■ **Information given**
--- START ---
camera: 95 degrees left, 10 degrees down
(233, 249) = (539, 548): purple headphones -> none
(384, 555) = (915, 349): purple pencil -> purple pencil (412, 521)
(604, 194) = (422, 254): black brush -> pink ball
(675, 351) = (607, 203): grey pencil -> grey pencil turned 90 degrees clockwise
--- END ---
From the line containing "(233, 249) = (539, 548): purple" to the last line above, repeat every line exactly and nothing else.

(233, 249) = (539, 548): purple headphones -> none
(384, 555) = (915, 349): purple pencil -> purple pencil (412, 521)
(604, 194) = (422, 254): black brush -> pink ball
(675, 351) = (607, 203): grey pencil -> grey pencil turned 90 degrees clockwise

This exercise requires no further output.